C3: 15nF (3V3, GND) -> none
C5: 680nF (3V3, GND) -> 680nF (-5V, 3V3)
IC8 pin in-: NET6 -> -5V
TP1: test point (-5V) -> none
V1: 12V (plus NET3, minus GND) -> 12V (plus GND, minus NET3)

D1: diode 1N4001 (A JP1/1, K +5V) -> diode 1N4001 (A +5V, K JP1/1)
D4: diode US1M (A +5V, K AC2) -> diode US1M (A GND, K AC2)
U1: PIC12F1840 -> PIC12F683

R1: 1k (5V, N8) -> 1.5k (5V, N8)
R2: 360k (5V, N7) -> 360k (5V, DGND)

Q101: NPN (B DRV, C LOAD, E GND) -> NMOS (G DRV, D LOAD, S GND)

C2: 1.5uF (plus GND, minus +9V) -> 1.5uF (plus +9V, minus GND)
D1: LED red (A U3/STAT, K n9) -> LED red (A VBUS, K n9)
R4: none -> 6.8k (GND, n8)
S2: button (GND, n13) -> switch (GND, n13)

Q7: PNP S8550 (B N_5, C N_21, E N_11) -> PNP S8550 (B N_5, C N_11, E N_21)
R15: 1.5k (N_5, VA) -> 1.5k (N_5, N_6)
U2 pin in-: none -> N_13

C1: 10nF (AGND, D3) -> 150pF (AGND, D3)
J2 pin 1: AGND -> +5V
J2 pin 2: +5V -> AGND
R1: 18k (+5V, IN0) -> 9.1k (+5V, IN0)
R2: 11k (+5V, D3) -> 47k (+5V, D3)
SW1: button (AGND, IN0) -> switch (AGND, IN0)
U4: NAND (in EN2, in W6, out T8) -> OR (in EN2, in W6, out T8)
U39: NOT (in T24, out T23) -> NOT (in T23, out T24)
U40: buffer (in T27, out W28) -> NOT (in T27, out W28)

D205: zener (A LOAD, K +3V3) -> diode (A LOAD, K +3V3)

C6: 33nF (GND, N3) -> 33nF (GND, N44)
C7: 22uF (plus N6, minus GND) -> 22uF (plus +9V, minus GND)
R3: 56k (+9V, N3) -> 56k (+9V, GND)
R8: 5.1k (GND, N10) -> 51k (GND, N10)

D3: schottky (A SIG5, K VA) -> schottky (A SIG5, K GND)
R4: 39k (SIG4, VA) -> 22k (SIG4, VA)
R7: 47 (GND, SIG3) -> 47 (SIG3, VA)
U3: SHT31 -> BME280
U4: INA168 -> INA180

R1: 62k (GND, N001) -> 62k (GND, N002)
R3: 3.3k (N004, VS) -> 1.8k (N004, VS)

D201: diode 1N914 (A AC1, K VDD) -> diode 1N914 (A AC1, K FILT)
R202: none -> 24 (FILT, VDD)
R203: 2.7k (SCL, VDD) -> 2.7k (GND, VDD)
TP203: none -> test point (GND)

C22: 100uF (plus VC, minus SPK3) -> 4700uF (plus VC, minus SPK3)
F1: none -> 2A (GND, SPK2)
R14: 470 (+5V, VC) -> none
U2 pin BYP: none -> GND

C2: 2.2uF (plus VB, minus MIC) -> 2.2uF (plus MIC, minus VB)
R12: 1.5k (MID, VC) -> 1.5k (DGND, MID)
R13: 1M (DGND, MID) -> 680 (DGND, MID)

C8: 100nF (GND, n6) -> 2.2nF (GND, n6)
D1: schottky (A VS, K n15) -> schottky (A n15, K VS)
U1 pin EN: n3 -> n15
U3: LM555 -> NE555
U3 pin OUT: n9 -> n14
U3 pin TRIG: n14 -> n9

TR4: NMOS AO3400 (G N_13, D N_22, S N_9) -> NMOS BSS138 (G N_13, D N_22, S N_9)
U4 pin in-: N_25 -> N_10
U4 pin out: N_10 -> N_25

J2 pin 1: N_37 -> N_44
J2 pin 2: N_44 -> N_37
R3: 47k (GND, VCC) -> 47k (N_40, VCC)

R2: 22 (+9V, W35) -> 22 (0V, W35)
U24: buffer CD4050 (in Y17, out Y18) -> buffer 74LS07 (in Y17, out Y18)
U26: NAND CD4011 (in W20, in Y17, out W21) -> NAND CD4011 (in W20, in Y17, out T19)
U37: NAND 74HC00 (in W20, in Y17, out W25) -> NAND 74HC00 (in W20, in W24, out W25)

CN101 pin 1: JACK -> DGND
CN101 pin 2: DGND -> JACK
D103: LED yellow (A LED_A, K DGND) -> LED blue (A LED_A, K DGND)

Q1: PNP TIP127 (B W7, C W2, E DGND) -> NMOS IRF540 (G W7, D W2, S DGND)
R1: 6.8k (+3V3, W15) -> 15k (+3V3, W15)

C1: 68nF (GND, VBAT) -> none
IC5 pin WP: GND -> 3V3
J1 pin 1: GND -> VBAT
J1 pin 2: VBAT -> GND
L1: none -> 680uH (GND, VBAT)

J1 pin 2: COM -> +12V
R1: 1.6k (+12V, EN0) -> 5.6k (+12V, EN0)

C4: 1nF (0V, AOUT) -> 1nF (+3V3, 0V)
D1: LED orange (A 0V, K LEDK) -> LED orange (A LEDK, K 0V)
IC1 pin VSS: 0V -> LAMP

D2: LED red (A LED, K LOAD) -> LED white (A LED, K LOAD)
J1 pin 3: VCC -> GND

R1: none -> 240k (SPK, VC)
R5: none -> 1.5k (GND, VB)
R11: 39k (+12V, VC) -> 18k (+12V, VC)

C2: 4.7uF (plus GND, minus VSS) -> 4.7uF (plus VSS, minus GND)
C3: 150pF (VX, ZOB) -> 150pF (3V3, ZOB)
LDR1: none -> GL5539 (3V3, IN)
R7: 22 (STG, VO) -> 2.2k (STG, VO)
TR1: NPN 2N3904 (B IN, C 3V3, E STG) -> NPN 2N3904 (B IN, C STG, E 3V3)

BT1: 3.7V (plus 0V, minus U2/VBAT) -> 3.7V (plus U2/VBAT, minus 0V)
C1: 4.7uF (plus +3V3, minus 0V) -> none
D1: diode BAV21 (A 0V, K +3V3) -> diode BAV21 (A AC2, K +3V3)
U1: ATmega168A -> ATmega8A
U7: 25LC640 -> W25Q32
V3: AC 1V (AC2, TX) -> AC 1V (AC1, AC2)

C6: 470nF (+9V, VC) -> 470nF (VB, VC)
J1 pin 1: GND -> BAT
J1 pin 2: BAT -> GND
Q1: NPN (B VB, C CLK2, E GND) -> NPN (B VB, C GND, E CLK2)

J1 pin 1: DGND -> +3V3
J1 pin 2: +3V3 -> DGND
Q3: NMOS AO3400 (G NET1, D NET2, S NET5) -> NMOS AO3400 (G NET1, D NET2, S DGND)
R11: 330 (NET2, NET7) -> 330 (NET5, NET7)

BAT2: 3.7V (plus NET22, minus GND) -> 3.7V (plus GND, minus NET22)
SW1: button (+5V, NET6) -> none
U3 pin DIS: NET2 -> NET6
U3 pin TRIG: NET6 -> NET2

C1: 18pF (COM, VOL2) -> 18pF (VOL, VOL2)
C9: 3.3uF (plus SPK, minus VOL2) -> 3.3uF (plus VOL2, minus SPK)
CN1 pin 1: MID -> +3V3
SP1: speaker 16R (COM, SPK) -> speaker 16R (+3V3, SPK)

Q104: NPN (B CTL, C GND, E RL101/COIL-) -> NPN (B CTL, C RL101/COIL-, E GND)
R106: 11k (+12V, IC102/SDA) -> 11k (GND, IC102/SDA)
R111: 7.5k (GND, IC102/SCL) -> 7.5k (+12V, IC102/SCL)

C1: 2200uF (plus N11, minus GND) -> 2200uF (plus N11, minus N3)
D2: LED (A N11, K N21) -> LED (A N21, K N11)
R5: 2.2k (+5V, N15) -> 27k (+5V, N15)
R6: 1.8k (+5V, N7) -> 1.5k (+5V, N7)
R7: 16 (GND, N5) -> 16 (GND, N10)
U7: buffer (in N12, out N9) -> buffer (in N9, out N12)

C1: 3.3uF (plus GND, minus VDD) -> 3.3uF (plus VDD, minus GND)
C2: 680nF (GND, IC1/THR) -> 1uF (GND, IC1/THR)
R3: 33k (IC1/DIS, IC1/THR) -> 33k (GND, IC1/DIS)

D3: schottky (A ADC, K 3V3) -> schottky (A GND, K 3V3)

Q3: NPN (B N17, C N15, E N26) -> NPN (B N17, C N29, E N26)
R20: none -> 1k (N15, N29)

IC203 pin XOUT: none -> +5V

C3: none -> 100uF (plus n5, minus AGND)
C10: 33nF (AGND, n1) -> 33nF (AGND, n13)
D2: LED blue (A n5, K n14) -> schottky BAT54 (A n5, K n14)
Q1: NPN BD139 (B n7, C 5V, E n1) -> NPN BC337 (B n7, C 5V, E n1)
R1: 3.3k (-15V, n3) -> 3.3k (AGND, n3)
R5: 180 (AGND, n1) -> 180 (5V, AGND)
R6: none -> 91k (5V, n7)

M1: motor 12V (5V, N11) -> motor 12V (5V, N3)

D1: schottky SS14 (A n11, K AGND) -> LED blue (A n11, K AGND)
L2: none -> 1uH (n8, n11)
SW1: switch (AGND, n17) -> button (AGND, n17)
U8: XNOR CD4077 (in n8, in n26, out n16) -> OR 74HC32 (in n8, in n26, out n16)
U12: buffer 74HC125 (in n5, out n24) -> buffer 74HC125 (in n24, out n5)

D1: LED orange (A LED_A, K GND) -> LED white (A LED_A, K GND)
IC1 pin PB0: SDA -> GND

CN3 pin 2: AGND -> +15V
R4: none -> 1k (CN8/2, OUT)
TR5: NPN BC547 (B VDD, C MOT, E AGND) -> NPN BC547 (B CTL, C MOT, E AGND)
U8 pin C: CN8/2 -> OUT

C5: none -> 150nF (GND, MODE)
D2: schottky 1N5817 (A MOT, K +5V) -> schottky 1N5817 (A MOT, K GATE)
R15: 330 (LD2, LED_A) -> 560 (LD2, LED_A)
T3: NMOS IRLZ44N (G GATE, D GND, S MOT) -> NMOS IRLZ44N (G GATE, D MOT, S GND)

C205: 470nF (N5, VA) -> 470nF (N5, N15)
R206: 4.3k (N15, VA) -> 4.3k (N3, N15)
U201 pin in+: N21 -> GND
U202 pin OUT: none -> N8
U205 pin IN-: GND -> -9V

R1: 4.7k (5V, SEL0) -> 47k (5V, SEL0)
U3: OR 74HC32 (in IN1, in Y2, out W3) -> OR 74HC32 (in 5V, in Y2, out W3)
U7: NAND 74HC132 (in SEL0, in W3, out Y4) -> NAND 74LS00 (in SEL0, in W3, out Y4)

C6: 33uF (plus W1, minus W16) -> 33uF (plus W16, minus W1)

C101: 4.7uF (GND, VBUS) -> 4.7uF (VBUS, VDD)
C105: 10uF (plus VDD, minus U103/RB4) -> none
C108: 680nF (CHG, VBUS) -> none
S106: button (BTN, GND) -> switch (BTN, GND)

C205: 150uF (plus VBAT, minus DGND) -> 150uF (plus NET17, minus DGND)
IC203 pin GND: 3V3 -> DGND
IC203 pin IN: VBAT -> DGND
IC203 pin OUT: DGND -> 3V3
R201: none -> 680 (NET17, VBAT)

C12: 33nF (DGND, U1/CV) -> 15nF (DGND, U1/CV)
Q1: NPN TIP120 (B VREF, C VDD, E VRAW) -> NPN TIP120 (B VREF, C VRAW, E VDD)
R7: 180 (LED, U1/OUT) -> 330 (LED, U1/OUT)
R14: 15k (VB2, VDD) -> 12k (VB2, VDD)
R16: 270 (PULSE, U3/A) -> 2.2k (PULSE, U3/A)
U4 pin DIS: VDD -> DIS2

### WORK ITEM
Scan the records for the word "VBUS", and copy each line where it is found.

### RESULT OF THIS EXERCISE
D1: LED red (A U3/STAT, K n9) -> LED red (A VBUS, K n9)
C101: 4.7uF (GND, VBUS) -> 4.7uF (VBUS, VDD)
C108: 680nF (CHG, VBUS) -> none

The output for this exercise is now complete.